▶ [WORK INSTRUCTIONS] Verbatim copy, images removed: write out the entries below.

***** DATASET ENTRIES

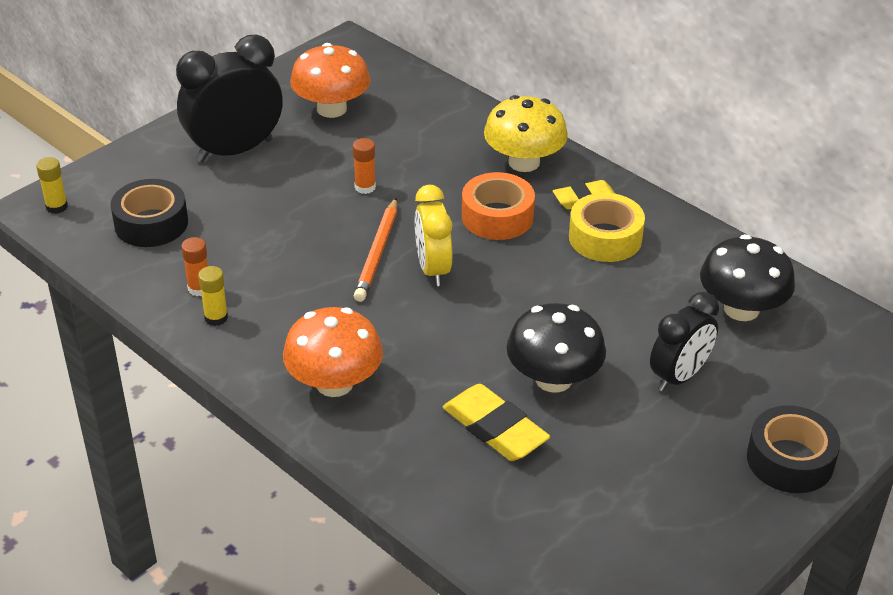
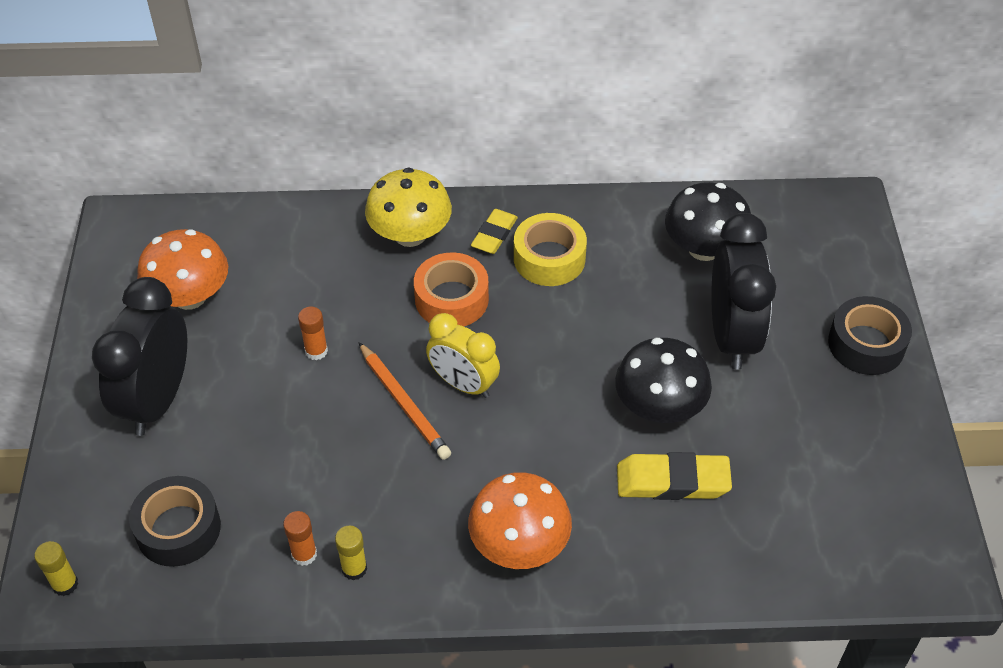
camera: 45 degrees left, 10 degrees up
black clock [650,292,719,392] -> black clock [711,213,776,370], size x1.54

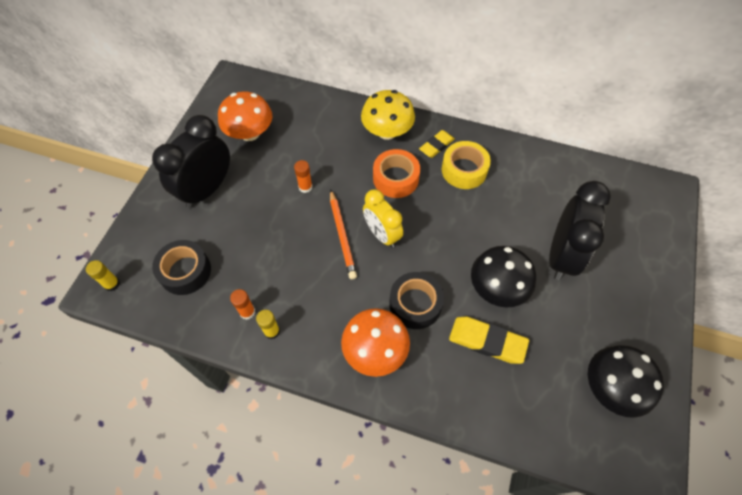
camera: 20 degrees right, 10 degrees up
black mushroom [665,182,751,261] -> black mushroom moved to [588,345,664,418]
black tape [828,296,912,375] -> black tape moved to [389,272,444,329]

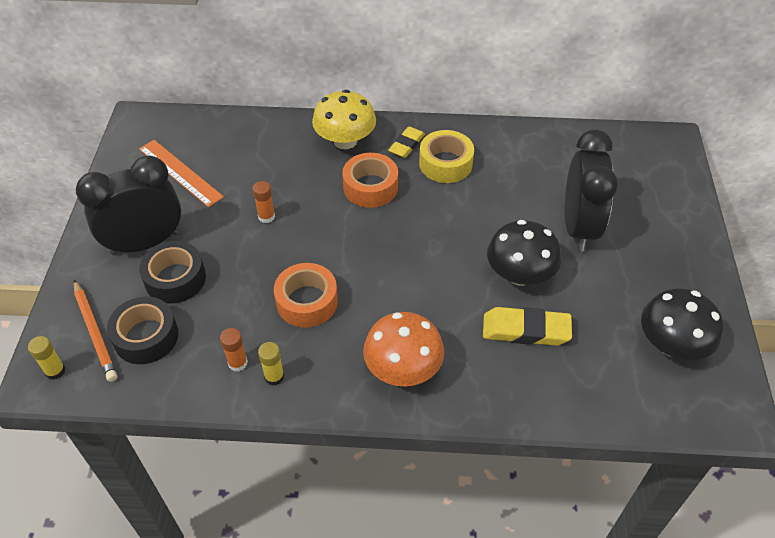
camera: 15 degrees left, 10 degrees down
black clock [152,115,230,208] -> black clock turned 45 degrees clockwise [76,156,181,255]
orange mushroom [218,91,272,141] -> orange ruler [139,140,224,207]
orange pencil [330,190,357,279] -> orange pencil moved to [74,280,117,382]
yellow clock [363,190,403,248] -> none
black tape [389,272,444,329] -> black tape moved to [139,241,206,304]
none -> orange tape [274,263,338,328]

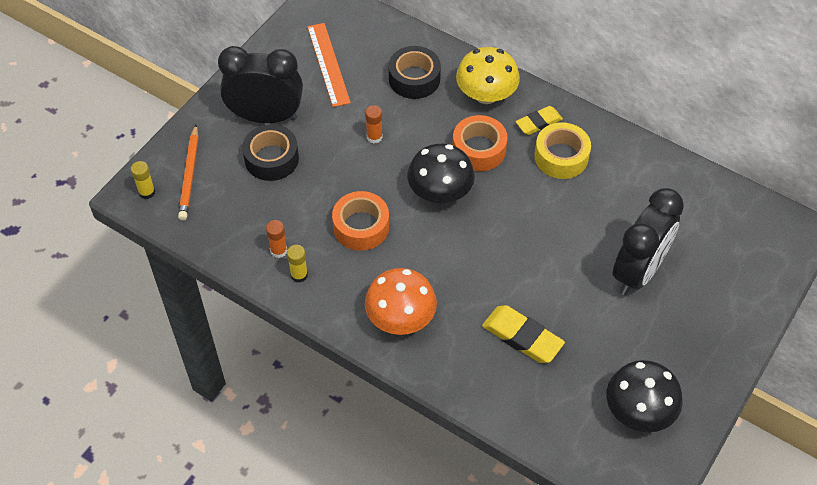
camera: 30 degrees right, 5 degrees up
black tape [107,297,179,364] -> black tape moved to [388,46,441,99]
black mushroom [487,220,561,286] -> black mushroom moved to [407,144,475,203]

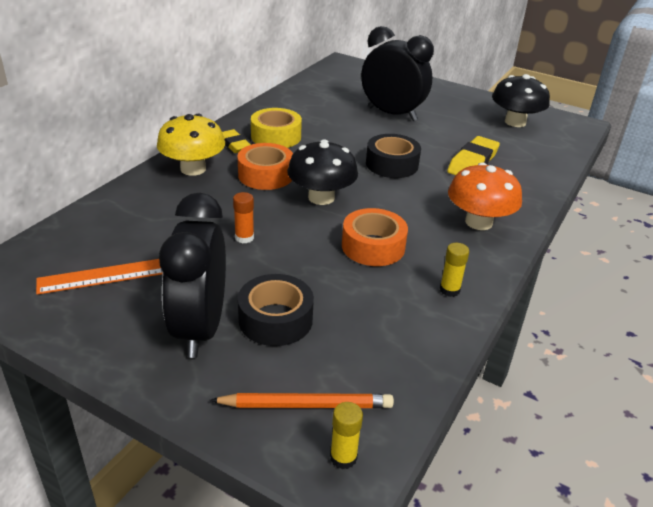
camera: 95 degrees left, 20 degrees down
orange glue stick [266,220,287,258] -> none
black tape [388,46,441,99] -> black tape moved to [366,134,421,178]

**********

▶ [ANSWER TO THE EXERCISE]
camera: 45 degrees left, 10 degrees up
black clock [650,292,719,392] -> black clock [711,213,776,370], size x1.54

camera: 20 degrees right, 10 degrees up
black mushroom [665,182,751,261] -> black mushroom moved to [588,345,664,418]
black tape [828,296,912,375] -> black tape moved to [389,272,444,329]

camera: 15 degrees left, 10 degrees down
black clock [152,115,230,208] -> black clock turned 45 degrees clockwise [76,156,181,255]
orange mushroom [218,91,272,141] -> orange ruler [139,140,224,207]
orange pencil [330,190,357,279] -> orange pencil moved to [74,280,117,382]
yellow clock [363,190,403,248] -> none
black tape [389,272,444,329] -> black tape moved to [139,241,206,304]
none -> orange tape [274,263,338,328]

camera: 30 degrees right, 5 degrees up
black tape [107,297,179,364] -> black tape moved to [388,46,441,99]
black mushroom [487,220,561,286] -> black mushroom moved to [407,144,475,203]

camera: 95 degrees left, 20 degrees down
orange glue stick [266,220,287,258] -> none
black tape [388,46,441,99] -> black tape moved to [366,134,421,178]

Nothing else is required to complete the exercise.